Start of STORED RECORDS
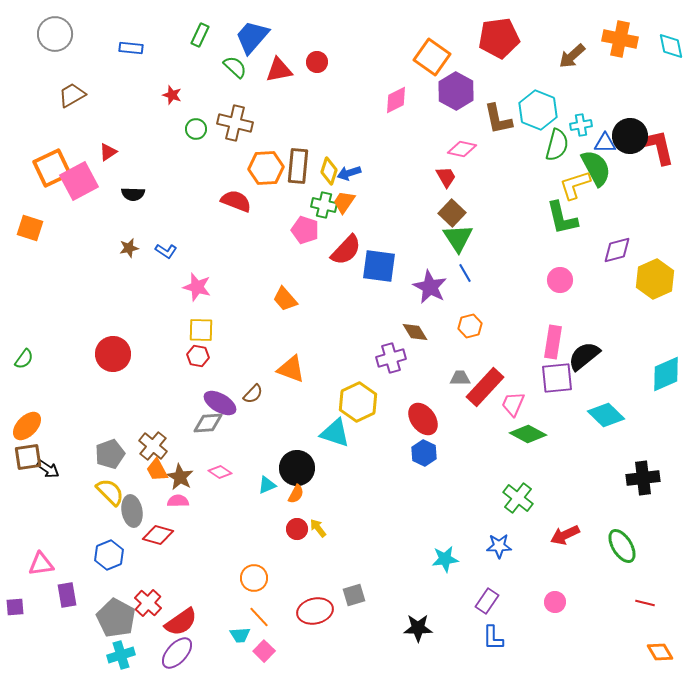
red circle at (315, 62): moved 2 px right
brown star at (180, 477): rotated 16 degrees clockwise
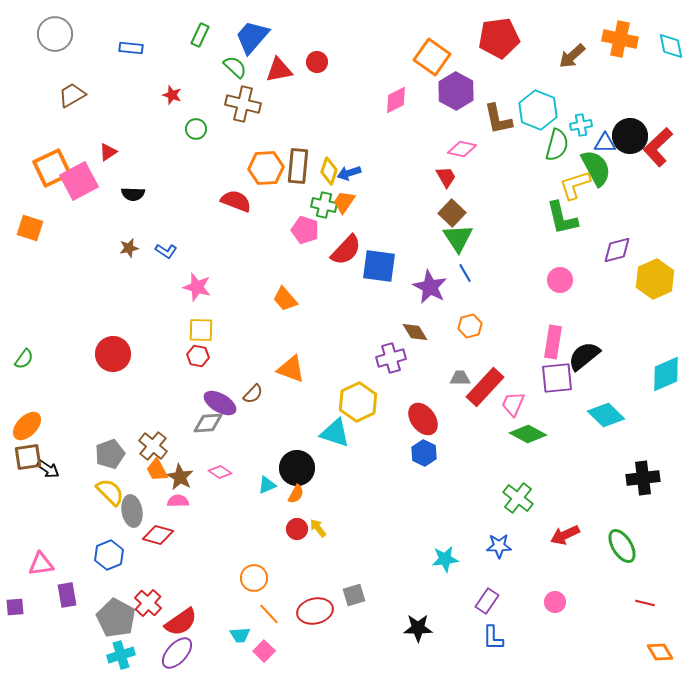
brown cross at (235, 123): moved 8 px right, 19 px up
red L-shape at (658, 147): rotated 120 degrees counterclockwise
orange line at (259, 617): moved 10 px right, 3 px up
End of STORED RECORDS
Write out all the rows above again, word for word, but leave out the pictures.

* _ANSWER TO THIS EXERCISE_
red circle at (315, 62): moved 2 px right
brown star at (180, 477): rotated 16 degrees clockwise
brown cross at (235, 123): moved 8 px right, 19 px up
red L-shape at (658, 147): rotated 120 degrees counterclockwise
orange line at (259, 617): moved 10 px right, 3 px up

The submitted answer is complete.